What the exercise asks:
Please output exactly the part of the records below that opens with the line containing "screwdriver (yellow) <434" and closes with the line containing "brush (pink) <250", both lines included, and nothing else.

Records shown:
+++
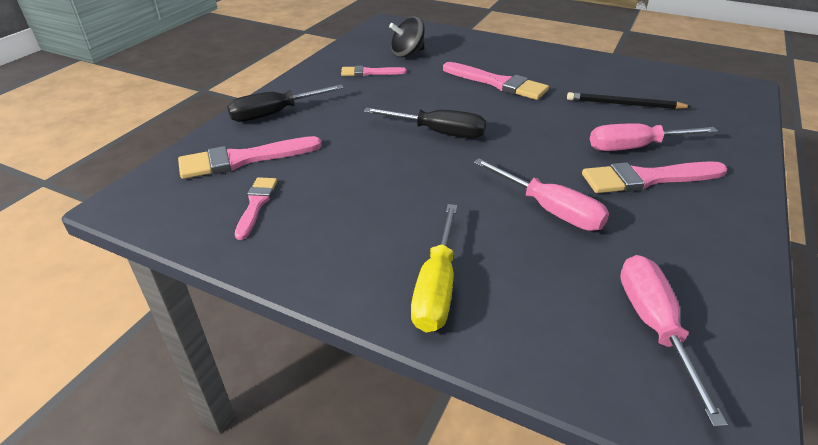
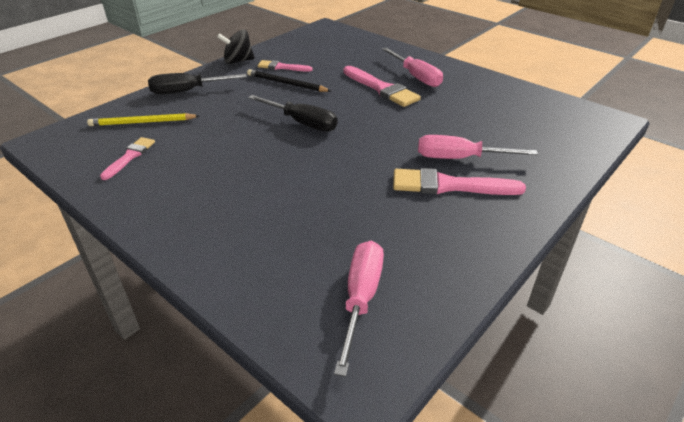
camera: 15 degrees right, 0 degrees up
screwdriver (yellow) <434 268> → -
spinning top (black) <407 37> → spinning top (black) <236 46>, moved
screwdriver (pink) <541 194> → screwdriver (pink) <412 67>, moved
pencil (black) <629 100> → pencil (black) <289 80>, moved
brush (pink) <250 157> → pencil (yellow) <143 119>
+++
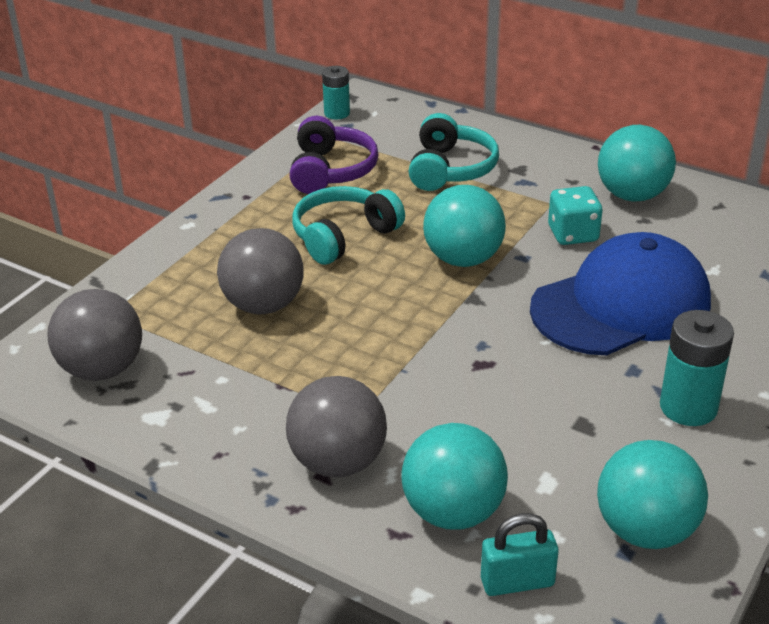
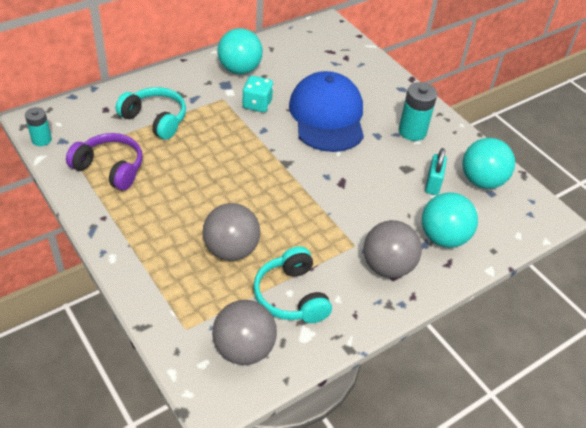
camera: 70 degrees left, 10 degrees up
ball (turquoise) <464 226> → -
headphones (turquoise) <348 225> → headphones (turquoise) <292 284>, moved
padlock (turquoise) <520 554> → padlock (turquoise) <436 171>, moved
+++
Exercise response:
screwdriver (yellow) <434 268> → -
spinning top (black) <407 37> → spinning top (black) <236 46>, moved
screwdriver (pink) <541 194> → screwdriver (pink) <412 67>, moved
pencil (black) <629 100> → pencil (black) <289 80>, moved
brush (pink) <250 157> → pencil (yellow) <143 119>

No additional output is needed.